The entries below contain a stretch that opens with the line containing "LINE3 pin DO: D4 -> D3" and closes with the line containing "RTC3 pin SQW: GP6 -> GP1"; set down that stretch exactly, both ends included, and nothing else.

══ DATA IN THIS EXERCISE

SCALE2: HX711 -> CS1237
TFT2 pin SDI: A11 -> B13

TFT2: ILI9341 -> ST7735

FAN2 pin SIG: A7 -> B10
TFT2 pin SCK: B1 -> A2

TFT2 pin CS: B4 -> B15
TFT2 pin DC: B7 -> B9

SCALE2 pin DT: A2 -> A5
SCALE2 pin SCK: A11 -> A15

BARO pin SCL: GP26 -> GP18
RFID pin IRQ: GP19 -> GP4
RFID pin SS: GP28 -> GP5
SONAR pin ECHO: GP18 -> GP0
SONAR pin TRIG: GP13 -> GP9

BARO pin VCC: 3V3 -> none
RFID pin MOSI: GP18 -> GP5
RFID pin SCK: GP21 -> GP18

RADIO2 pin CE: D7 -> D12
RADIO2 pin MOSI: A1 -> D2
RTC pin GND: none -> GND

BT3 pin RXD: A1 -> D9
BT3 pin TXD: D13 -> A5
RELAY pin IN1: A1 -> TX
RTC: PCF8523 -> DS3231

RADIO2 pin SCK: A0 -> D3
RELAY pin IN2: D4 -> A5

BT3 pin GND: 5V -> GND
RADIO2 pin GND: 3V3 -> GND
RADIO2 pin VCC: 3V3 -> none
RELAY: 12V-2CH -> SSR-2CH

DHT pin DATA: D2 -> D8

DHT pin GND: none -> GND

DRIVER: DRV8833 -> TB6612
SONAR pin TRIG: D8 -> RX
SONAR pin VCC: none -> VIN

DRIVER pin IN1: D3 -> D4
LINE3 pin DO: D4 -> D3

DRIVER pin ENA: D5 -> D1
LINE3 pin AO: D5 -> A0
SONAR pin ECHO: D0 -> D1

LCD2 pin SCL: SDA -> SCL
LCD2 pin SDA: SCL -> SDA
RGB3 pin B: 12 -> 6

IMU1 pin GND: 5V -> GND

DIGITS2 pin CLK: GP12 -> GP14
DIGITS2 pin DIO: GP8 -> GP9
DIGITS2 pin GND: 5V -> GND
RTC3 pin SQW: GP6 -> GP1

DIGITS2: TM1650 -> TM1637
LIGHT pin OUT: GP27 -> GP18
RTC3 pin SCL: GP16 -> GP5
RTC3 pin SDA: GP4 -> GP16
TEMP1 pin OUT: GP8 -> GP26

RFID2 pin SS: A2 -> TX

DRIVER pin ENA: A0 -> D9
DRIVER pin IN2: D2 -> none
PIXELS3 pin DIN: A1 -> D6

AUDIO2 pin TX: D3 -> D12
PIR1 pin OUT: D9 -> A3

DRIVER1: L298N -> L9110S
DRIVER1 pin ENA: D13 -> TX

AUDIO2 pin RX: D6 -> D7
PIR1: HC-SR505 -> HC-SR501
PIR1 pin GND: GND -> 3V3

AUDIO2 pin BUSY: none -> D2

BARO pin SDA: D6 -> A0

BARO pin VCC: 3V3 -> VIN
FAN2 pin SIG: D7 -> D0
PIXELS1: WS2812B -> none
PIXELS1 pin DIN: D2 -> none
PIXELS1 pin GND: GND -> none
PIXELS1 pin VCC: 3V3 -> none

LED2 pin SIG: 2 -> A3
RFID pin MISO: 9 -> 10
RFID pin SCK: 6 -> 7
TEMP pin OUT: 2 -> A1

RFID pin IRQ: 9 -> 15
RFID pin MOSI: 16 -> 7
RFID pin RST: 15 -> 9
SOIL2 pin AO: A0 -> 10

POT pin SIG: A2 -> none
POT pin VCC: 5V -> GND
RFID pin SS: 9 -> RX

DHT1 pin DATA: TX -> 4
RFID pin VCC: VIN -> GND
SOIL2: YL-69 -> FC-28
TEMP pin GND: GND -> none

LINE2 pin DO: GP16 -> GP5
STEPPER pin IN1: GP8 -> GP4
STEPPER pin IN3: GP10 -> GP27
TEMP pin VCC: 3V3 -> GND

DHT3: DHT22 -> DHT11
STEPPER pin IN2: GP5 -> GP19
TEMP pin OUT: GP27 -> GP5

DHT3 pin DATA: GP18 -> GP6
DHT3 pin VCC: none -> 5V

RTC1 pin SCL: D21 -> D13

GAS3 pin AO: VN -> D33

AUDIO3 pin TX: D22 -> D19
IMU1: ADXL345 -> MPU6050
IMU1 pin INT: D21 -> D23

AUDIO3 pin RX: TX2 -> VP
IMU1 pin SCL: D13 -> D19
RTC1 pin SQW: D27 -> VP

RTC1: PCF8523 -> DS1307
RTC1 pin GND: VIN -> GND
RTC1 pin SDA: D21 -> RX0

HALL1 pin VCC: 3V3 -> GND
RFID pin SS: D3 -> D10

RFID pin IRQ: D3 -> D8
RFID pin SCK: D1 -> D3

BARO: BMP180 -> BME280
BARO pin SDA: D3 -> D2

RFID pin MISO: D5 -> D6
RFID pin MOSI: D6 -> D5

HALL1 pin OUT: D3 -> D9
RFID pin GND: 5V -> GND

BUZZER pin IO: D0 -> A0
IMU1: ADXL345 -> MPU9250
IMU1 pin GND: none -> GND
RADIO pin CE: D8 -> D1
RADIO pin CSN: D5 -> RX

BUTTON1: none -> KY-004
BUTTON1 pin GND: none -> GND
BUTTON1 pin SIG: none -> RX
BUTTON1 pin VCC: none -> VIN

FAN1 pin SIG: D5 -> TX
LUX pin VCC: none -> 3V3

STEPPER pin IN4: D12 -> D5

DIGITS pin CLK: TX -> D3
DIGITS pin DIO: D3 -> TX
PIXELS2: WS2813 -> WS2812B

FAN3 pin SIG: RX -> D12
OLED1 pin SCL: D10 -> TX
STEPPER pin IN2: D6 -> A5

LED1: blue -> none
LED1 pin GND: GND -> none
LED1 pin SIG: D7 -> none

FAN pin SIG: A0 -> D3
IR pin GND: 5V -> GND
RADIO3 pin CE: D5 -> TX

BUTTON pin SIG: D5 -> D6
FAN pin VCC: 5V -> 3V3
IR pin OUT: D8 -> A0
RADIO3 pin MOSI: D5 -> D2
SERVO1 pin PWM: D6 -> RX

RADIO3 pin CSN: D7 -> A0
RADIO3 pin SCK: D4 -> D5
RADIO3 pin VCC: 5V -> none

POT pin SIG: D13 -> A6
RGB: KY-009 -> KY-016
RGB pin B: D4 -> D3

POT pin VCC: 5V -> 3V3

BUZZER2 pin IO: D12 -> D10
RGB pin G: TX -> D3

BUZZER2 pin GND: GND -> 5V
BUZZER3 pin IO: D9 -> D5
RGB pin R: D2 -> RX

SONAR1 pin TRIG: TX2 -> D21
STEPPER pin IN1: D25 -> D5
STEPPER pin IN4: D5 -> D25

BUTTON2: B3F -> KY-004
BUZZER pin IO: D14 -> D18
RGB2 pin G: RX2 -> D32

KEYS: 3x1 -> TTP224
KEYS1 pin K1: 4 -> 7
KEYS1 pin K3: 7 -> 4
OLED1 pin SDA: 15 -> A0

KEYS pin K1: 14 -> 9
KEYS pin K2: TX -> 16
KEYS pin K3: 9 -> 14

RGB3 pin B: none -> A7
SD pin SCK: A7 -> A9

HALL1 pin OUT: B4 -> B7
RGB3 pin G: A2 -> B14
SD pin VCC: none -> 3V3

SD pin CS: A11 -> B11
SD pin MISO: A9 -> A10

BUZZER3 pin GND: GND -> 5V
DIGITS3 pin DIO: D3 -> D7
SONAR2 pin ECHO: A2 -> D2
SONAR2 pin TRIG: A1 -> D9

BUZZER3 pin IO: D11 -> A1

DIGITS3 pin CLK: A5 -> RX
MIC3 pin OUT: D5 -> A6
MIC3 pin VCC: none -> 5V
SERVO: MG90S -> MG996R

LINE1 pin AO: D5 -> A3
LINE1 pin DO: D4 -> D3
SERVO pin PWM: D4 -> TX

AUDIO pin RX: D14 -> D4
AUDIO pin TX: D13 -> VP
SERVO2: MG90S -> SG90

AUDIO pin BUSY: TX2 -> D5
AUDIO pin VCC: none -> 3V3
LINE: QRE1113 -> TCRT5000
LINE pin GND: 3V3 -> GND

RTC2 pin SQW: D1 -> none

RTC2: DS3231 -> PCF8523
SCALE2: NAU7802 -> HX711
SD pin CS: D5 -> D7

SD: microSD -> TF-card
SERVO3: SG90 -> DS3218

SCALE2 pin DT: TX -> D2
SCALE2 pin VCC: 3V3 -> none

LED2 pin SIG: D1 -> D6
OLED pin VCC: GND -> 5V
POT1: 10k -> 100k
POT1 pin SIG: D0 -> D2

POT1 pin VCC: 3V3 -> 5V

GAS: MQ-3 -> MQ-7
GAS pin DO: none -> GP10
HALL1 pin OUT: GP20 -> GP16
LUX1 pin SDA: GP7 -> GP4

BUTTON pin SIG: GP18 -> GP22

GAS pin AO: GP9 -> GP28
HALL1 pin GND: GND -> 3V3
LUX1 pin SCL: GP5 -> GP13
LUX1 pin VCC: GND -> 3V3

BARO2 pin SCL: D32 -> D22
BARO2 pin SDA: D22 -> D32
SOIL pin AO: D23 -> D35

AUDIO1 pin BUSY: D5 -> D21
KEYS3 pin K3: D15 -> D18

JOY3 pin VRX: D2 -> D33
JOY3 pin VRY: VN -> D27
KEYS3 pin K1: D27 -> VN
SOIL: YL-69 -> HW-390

════

▶ RESPONSE TO THE EXERCISE:
LINE3 pin DO: D4 -> D3

DRIVER pin ENA: D5 -> D1
LINE3 pin AO: D5 -> A0
SONAR pin ECHO: D0 -> D1

LCD2 pin SCL: SDA -> SCL
LCD2 pin SDA: SCL -> SDA
RGB3 pin B: 12 -> 6

IMU1 pin GND: 5V -> GND

DIGITS2 pin CLK: GP12 -> GP14
DIGITS2 pin DIO: GP8 -> GP9
DIGITS2 pin GND: 5V -> GND
RTC3 pin SQW: GP6 -> GP1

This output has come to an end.